┌─ GIVEN ENTRIES

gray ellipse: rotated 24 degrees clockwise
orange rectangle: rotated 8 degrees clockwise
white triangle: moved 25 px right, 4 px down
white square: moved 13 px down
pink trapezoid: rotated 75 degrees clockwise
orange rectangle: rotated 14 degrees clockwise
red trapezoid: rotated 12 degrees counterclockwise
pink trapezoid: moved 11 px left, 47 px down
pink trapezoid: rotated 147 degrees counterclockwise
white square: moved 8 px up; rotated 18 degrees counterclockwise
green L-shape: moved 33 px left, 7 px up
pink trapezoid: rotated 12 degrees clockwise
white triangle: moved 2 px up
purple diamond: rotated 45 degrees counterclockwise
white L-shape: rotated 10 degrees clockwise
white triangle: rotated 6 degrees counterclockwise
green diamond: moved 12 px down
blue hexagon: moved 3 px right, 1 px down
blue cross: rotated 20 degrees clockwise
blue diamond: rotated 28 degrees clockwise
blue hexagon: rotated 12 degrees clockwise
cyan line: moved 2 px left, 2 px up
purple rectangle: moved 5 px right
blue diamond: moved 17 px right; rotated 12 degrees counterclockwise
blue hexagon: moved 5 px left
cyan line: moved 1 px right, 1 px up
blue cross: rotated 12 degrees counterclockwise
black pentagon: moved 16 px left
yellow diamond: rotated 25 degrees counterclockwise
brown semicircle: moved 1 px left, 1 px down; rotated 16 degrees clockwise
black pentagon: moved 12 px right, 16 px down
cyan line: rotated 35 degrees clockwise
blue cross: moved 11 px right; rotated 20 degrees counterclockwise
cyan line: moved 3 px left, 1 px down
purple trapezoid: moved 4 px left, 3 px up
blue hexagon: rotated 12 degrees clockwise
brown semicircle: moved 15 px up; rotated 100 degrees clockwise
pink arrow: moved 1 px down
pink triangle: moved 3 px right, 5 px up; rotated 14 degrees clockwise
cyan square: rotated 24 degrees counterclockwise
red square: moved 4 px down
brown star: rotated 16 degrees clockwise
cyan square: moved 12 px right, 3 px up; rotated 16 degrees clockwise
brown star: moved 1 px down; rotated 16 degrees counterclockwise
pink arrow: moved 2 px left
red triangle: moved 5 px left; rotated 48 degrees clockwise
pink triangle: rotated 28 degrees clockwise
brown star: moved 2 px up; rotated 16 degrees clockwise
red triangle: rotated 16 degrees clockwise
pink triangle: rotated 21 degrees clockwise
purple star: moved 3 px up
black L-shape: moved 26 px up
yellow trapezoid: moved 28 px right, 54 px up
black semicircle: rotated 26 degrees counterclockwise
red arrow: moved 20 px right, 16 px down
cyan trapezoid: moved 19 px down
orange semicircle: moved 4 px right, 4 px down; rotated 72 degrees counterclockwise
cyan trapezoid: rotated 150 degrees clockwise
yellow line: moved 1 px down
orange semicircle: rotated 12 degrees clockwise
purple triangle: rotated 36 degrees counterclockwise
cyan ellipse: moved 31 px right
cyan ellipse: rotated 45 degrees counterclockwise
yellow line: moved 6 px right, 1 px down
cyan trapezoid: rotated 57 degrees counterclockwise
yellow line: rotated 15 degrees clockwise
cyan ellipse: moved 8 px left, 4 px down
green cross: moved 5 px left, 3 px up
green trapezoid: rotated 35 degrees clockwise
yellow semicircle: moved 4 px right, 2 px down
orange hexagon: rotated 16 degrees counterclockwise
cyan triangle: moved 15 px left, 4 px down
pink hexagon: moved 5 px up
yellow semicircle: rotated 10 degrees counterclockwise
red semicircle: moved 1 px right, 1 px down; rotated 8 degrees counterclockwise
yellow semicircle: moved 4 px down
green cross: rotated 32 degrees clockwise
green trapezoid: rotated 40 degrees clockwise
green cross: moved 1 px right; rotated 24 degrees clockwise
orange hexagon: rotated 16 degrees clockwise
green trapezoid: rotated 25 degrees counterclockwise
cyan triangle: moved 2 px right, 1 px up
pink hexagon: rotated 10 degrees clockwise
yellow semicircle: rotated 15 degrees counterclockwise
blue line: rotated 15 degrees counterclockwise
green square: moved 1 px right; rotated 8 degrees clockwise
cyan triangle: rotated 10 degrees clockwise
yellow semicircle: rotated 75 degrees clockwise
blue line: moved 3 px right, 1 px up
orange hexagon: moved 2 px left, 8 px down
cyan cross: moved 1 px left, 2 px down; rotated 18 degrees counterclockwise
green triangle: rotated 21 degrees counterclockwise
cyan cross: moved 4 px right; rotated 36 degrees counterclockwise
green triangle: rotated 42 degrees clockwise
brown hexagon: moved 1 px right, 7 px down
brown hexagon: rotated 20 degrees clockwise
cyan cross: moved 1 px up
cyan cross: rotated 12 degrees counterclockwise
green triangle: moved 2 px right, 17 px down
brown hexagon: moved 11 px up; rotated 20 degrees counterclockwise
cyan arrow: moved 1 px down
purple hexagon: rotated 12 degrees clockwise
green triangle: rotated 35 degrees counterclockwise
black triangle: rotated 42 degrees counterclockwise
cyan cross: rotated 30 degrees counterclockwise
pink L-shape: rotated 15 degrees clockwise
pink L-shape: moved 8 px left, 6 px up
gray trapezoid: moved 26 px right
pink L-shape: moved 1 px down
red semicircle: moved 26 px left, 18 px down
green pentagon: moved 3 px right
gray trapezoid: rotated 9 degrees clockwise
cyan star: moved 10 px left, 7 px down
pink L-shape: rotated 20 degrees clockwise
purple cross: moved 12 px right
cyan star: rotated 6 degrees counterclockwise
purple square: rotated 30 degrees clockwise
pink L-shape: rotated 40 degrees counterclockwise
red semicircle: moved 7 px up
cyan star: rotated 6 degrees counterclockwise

└─

▶ **OBJECTIVE**
Reproduce every one of the records above, substituting "pixels" for each occurrence of "px" and leaving everything else unchanged.

▶ **FULL RESPONSE**
gray ellipse: rotated 24 degrees clockwise
orange rectangle: rotated 8 degrees clockwise
white triangle: moved 25 pixels right, 4 pixels down
white square: moved 13 pixels down
pink trapezoid: rotated 75 degrees clockwise
orange rectangle: rotated 14 degrees clockwise
red trapezoid: rotated 12 degrees counterclockwise
pink trapezoid: moved 11 pixels left, 47 pixels down
pink trapezoid: rotated 147 degrees counterclockwise
white square: moved 8 pixels up; rotated 18 degrees counterclockwise
green L-shape: moved 33 pixels left, 7 pixels up
pink trapezoid: rotated 12 degrees clockwise
white triangle: moved 2 pixels up
purple diamond: rotated 45 degrees counterclockwise
white L-shape: rotated 10 degrees clockwise
white triangle: rotated 6 degrees counterclockwise
green diamond: moved 12 pixels down
blue hexagon: moved 3 pixels right, 1 pixels down
blue cross: rotated 20 degrees clockwise
blue diamond: rotated 28 degrees clockwise
blue hexagon: rotated 12 degrees clockwise
cyan line: moved 2 pixels left, 2 pixels up
purple rectangle: moved 5 pixels right
blue diamond: moved 17 pixels right; rotated 12 degrees counterclockwise
blue hexagon: moved 5 pixels left
cyan line: moved 1 pixels right, 1 pixels up
blue cross: rotated 12 degrees counterclockwise
black pentagon: moved 16 pixels left
yellow diamond: rotated 25 degrees counterclockwise
brown semicircle: moved 1 pixels left, 1 pixels down; rotated 16 degrees clockwise
black pentagon: moved 12 pixels right, 16 pixels down
cyan line: rotated 35 degrees clockwise
blue cross: moved 11 pixels right; rotated 20 degrees counterclockwise
cyan line: moved 3 pixels left, 1 pixels down
purple trapezoid: moved 4 pixels left, 3 pixels up
blue hexagon: rotated 12 degrees clockwise
brown semicircle: moved 15 pixels up; rotated 100 degrees clockwise
pink arrow: moved 1 pixels down
pink triangle: moved 3 pixels right, 5 pixels up; rotated 14 degrees clockwise
cyan square: rotated 24 degrees counterclockwise
red square: moved 4 pixels down
brown star: rotated 16 degrees clockwise
cyan square: moved 12 pixels right, 3 pixels up; rotated 16 degrees clockwise
brown star: moved 1 pixels down; rotated 16 degrees counterclockwise
pink arrow: moved 2 pixels left
red triangle: moved 5 pixels left; rotated 48 degrees clockwise
pink triangle: rotated 28 degrees clockwise
brown star: moved 2 pixels up; rotated 16 degrees clockwise
red triangle: rotated 16 degrees clockwise
pink triangle: rotated 21 degrees clockwise
purple star: moved 3 pixels up
black L-shape: moved 26 pixels up
yellow trapezoid: moved 28 pixels right, 54 pixels up
black semicircle: rotated 26 degrees counterclockwise
red arrow: moved 20 pixels right, 16 pixels down
cyan trapezoid: moved 19 pixels down
orange semicircle: moved 4 pixels right, 4 pixels down; rotated 72 degrees counterclockwise
cyan trapezoid: rotated 150 degrees clockwise
yellow line: moved 1 pixels down
orange semicircle: rotated 12 degrees clockwise
purple triangle: rotated 36 degrees counterclockwise
cyan ellipse: moved 31 pixels right
cyan ellipse: rotated 45 degrees counterclockwise
yellow line: moved 6 pixels right, 1 pixels down
cyan trapezoid: rotated 57 degrees counterclockwise
yellow line: rotated 15 degrees clockwise
cyan ellipse: moved 8 pixels left, 4 pixels down
green cross: moved 5 pixels left, 3 pixels up
green trapezoid: rotated 35 degrees clockwise
yellow semicircle: moved 4 pixels right, 2 pixels down
orange hexagon: rotated 16 degrees counterclockwise
cyan triangle: moved 15 pixels left, 4 pixels down
pink hexagon: moved 5 pixels up
yellow semicircle: rotated 10 degrees counterclockwise
red semicircle: moved 1 pixels right, 1 pixels down; rotated 8 degrees counterclockwise
yellow semicircle: moved 4 pixels down
green cross: rotated 32 degrees clockwise
green trapezoid: rotated 40 degrees clockwise
green cross: moved 1 pixels right; rotated 24 degrees clockwise
orange hexagon: rotated 16 degrees clockwise
green trapezoid: rotated 25 degrees counterclockwise
cyan triangle: moved 2 pixels right, 1 pixels up
pink hexagon: rotated 10 degrees clockwise
yellow semicircle: rotated 15 degrees counterclockwise
blue line: rotated 15 degrees counterclockwise
green square: moved 1 pixels right; rotated 8 degrees clockwise
cyan triangle: rotated 10 degrees clockwise
yellow semicircle: rotated 75 degrees clockwise
blue line: moved 3 pixels right, 1 pixels up
orange hexagon: moved 2 pixels left, 8 pixels down
cyan cross: moved 1 pixels left, 2 pixels down; rotated 18 degrees counterclockwise
green triangle: rotated 21 degrees counterclockwise
cyan cross: moved 4 pixels right; rotated 36 degrees counterclockwise
green triangle: rotated 42 degrees clockwise
brown hexagon: moved 1 pixels right, 7 pixels down
brown hexagon: rotated 20 degrees clockwise
cyan cross: moved 1 pixels up
cyan cross: rotated 12 degrees counterclockwise
green triangle: moved 2 pixels right, 17 pixels down
brown hexagon: moved 11 pixels up; rotated 20 degrees counterclockwise
cyan arrow: moved 1 pixels down
purple hexagon: rotated 12 degrees clockwise
green triangle: rotated 35 degrees counterclockwise
black triangle: rotated 42 degrees counterclockwise
cyan cross: rotated 30 degrees counterclockwise
pink L-shape: rotated 15 degrees clockwise
pink L-shape: moved 8 pixels left, 6 pixels up
gray trapezoid: moved 26 pixels right
pink L-shape: moved 1 pixels down
red semicircle: moved 26 pixels left, 18 pixels down
green pentagon: moved 3 pixels right
gray trapezoid: rotated 9 degrees clockwise
cyan star: moved 10 pixels left, 7 pixels down
pink L-shape: rotated 20 degrees clockwise
purple cross: moved 12 pixels right
cyan star: rotated 6 degrees counterclockwise
purple square: rotated 30 degrees clockwise
pink L-shape: rotated 40 degrees counterclockwise
red semicircle: moved 7 pixels up
cyan star: rotated 6 degrees counterclockwise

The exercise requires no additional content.